_Exercise directions_. Locate each line of the material that contains "BUSY", then return it.

_Information supplied_.
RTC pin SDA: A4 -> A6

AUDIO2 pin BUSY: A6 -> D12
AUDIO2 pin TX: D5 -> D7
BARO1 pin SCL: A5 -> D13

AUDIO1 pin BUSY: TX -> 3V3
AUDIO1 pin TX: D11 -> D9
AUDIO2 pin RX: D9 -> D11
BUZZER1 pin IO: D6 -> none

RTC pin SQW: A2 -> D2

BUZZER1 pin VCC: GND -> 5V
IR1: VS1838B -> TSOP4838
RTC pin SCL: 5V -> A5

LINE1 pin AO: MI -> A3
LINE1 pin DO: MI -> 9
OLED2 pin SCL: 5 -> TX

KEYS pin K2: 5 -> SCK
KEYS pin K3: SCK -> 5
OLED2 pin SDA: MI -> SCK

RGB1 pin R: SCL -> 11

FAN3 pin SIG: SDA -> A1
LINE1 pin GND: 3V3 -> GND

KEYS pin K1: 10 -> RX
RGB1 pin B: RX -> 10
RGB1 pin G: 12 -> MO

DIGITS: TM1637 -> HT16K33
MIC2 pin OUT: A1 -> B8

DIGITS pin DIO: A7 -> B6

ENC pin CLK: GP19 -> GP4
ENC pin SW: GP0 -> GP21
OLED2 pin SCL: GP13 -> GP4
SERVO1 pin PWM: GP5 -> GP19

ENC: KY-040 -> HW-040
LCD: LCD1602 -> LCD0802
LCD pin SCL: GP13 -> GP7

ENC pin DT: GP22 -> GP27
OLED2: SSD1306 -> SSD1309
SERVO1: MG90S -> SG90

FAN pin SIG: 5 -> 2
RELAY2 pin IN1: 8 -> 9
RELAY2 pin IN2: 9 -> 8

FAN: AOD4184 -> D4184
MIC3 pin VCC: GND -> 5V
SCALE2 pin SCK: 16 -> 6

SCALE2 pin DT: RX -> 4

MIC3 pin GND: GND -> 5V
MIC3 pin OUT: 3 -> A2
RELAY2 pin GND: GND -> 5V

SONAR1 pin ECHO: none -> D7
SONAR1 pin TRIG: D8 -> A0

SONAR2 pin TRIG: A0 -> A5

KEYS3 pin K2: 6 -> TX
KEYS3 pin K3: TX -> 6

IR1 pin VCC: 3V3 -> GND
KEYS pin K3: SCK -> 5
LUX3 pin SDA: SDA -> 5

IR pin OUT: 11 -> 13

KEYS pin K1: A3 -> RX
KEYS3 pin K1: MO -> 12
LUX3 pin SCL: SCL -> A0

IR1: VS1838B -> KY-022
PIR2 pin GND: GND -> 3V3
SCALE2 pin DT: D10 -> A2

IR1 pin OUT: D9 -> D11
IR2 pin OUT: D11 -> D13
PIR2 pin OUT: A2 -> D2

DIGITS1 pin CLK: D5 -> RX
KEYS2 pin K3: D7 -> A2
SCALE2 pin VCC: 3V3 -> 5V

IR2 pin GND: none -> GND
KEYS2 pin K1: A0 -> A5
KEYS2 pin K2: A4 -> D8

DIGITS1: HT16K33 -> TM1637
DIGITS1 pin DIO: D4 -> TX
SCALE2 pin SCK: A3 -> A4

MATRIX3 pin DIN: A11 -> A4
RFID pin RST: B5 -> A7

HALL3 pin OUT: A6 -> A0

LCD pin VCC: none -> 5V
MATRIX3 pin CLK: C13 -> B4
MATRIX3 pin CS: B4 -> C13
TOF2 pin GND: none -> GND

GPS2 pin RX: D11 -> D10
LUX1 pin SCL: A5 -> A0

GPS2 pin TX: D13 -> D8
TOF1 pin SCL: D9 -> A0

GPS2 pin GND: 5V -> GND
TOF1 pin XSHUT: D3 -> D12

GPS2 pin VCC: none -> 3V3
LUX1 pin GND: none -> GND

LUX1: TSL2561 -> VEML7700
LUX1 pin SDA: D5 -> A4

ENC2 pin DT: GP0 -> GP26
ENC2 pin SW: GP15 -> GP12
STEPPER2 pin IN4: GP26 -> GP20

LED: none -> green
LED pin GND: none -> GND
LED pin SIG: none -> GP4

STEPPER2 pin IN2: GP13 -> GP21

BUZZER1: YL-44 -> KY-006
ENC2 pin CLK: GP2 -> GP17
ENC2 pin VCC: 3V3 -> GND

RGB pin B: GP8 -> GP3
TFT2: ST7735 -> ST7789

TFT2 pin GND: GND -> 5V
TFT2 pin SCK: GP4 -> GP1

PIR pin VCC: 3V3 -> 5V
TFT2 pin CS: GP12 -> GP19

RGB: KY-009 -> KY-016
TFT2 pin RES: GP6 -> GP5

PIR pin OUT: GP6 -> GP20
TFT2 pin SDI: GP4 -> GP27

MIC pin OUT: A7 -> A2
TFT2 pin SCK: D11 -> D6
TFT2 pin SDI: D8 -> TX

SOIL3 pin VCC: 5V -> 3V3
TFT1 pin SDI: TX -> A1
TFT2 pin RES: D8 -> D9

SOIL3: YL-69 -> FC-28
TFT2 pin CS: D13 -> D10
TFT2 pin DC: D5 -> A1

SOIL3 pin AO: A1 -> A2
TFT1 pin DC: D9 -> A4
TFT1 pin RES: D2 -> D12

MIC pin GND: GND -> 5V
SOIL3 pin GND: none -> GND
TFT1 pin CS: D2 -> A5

_Expected answer_.
AUDIO2 pin BUSY: A6 -> D12
AUDIO1 pin BUSY: TX -> 3V3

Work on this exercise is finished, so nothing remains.